(Dataset entries)
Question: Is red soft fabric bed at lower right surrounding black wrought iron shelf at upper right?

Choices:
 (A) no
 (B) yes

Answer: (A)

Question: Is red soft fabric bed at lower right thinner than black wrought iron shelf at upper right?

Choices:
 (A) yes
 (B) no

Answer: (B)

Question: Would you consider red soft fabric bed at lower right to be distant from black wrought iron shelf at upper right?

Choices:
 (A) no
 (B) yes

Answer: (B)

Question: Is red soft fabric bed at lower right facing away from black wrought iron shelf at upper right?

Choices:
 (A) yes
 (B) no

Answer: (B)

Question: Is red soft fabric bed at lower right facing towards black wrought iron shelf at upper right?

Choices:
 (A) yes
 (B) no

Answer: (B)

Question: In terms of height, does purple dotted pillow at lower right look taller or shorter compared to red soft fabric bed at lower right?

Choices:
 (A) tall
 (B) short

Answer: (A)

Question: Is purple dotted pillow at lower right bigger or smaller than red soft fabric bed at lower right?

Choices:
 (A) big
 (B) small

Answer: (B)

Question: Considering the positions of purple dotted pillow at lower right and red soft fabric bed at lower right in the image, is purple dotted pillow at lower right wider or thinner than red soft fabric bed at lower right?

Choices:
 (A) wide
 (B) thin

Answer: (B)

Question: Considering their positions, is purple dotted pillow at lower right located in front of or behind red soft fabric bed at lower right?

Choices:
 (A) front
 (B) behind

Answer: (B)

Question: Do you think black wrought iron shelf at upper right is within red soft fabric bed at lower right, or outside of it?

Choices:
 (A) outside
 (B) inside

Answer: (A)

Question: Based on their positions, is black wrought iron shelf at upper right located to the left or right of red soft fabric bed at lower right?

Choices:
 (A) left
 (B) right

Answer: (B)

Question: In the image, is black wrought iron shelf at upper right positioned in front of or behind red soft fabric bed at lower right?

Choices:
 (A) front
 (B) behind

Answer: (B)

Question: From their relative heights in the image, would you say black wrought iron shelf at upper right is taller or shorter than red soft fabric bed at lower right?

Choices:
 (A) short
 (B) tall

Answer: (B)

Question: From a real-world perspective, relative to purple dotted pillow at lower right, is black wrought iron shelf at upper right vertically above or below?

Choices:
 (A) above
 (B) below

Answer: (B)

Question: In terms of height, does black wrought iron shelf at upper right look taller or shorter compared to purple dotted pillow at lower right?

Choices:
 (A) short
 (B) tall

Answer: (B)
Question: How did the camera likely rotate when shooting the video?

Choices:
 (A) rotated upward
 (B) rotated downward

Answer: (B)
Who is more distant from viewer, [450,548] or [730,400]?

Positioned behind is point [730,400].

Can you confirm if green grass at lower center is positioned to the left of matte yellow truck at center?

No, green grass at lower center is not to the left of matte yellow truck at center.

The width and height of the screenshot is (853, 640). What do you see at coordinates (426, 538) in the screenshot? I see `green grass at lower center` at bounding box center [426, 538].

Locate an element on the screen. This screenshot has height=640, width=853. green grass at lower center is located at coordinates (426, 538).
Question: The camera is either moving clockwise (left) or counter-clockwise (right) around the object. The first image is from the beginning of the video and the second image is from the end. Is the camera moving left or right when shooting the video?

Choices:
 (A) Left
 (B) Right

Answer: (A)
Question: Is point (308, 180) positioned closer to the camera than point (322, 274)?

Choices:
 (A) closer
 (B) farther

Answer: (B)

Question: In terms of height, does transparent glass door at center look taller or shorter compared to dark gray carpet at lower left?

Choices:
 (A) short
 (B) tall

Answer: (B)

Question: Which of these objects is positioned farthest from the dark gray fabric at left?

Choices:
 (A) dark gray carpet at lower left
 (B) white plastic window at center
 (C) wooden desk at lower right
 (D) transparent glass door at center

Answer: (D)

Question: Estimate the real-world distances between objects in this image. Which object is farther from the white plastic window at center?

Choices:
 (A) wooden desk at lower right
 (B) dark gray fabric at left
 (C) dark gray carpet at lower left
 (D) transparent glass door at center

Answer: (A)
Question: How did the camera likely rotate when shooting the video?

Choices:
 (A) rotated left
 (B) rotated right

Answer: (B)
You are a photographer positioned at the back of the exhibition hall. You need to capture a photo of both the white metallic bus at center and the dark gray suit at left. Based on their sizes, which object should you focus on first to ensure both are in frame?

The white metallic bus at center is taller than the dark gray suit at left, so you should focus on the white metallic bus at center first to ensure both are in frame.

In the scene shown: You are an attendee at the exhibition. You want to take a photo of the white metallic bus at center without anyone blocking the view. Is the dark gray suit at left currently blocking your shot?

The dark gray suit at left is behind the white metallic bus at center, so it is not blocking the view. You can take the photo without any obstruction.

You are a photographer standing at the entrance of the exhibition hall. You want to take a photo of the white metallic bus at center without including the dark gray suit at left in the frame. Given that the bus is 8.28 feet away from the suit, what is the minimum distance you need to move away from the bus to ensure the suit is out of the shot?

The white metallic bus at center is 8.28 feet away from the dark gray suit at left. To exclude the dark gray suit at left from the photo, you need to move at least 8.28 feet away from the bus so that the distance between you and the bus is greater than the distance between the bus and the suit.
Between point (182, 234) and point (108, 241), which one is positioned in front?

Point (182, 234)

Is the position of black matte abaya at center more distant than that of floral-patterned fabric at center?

• [Exercise]:
Rewrite all of the data above, putting "red velvet bed" wherever "red soft fabric bed" appears and leaving everything else unchanged.

• [Result for this task]:
Question: Is red velvet bed at lower right surrounding black wrought iron shelf at upper right?

Choices:
 (A) no
 (B) yes

Answer: (A)

Question: Is red velvet bed at lower right thinner than black wrought iron shelf at upper right?

Choices:
 (A) yes
 (B) no

Answer: (B)

Question: Would you consider red velvet bed at lower right to be distant from black wrought iron shelf at upper right?

Choices:
 (A) no
 (B) yes

Answer: (B)

Question: Is red velvet bed at lower right facing away from black wrought iron shelf at upper right?

Choices:
 (A) yes
 (B) no

Answer: (B)

Question: Is red velvet bed at lower right facing towards black wrought iron shelf at upper right?

Choices:
 (A) yes
 (B) no

Answer: (B)

Question: In terms of height, does purple dotted pillow at lower right look taller or shorter compared to red velvet bed at lower right?

Choices:
 (A) tall
 (B) short

Answer: (A)

Question: Is purple dotted pillow at lower right bigger or smaller than red velvet bed at lower right?

Choices:
 (A) big
 (B) small

Answer: (B)

Question: Considering the positions of purple dotted pillow at lower right and red velvet bed at lower right in the image, is purple dotted pillow at lower right wider or thinner than red velvet bed at lower right?

Choices:
 (A) wide
 (B) thin

Answer: (B)

Question: Considering their positions, is purple dotted pillow at lower right located in front of or behind red velvet bed at lower right?

Choices:
 (A) front
 (B) behind

Answer: (B)

Question: Do you think black wrought iron shelf at upper right is within red velvet bed at lower right, or outside of it?

Choices:
 (A) outside
 (B) inside

Answer: (A)

Question: Based on their positions, is black wrought iron shelf at upper right located to the left or right of red velvet bed at lower right?

Choices:
 (A) left
 (B) right

Answer: (B)

Question: In the image, is black wrought iron shelf at upper right positioned in front of or behind red velvet bed at lower right?

Choices:
 (A) front
 (B) behind

Answer: (B)

Question: From their relative heights in the image, would you say black wrought iron shelf at upper right is taller or shorter than red velvet bed at lower right?

Choices:
 (A) short
 (B) tall

Answer: (B)

Question: From a real-world perspective, relative to purple dotted pillow at lower right, is black wrought iron shelf at upper right vertically above or below?

Choices:
 (A) above
 (B) below

Answer: (B)

Question: In terms of height, does black wrought iron shelf at upper right look taller or shorter compared to purple dotted pillow at lower right?

Choices:
 (A) short
 (B) tall

Answer: (B)
Question: How did the camera likely rotate when shooting the video?

Choices:
 (A) rotated upward
 (B) rotated downward

Answer: (B)
Who is more distant from viewer, [450,548] or [730,400]?

Positioned behind is point [730,400].

Can you confirm if green grass at lower center is positioned to the left of matte yellow truck at center?

No, green grass at lower center is not to the left of matte yellow truck at center.

The width and height of the screenshot is (853, 640). What do you see at coordinates (426, 538) in the screenshot? I see `green grass at lower center` at bounding box center [426, 538].

Locate an element on the screen. This screenshot has height=640, width=853. green grass at lower center is located at coordinates (426, 538).
Question: The camera is either moving clockwise (left) or counter-clockwise (right) around the object. The first image is from the beginning of the video and the second image is from the end. Is the camera moving left or right when shooting the video?

Choices:
 (A) Left
 (B) Right

Answer: (A)
Question: Is point (308, 180) positioned closer to the camera than point (322, 274)?

Choices:
 (A) closer
 (B) farther

Answer: (B)

Question: In terms of height, does transparent glass door at center look taller or shorter compared to dark gray carpet at lower left?

Choices:
 (A) short
 (B) tall

Answer: (B)

Question: Which of these objects is positioned farthest from the dark gray fabric at left?

Choices:
 (A) dark gray carpet at lower left
 (B) white plastic window at center
 (C) wooden desk at lower right
 (D) transparent glass door at center

Answer: (D)

Question: Estimate the real-world distances between objects in this image. Which object is farther from the white plastic window at center?

Choices:
 (A) wooden desk at lower right
 (B) dark gray fabric at left
 (C) dark gray carpet at lower left
 (D) transparent glass door at center

Answer: (A)
Question: How did the camera likely rotate when shooting the video?

Choices:
 (A) rotated left
 (B) rotated right

Answer: (B)
You are a photographer positioned at the back of the exhibition hall. You need to capture a photo of both the white metallic bus at center and the dark gray suit at left. Based on their sizes, which object should you focus on first to ensure both are in frame?

The white metallic bus at center is taller than the dark gray suit at left, so you should focus on the white metallic bus at center first to ensure both are in frame.

In the scene shown: You are an attendee at the exhibition. You want to take a photo of the white metallic bus at center without anyone blocking the view. Is the dark gray suit at left currently blocking your shot?

The dark gray suit at left is behind the white metallic bus at center, so it is not blocking the view. You can take the photo without any obstruction.

You are a photographer standing at the entrance of the exhibition hall. You want to take a photo of the white metallic bus at center without including the dark gray suit at left in the frame. Given that the bus is 8.28 feet away from the suit, what is the minimum distance you need to move away from the bus to ensure the suit is out of the shot?

The white metallic bus at center is 8.28 feet away from the dark gray suit at left. To exclude the dark gray suit at left from the photo, you need to move at least 8.28 feet away from the bus so that the distance between you and the bus is greater than the distance between the bus and the suit.
Between point (182, 234) and point (108, 241), which one is positioned in front?

Point (182, 234)

Is the position of black matte abaya at center more distant than that of floral-patterned fabric at center?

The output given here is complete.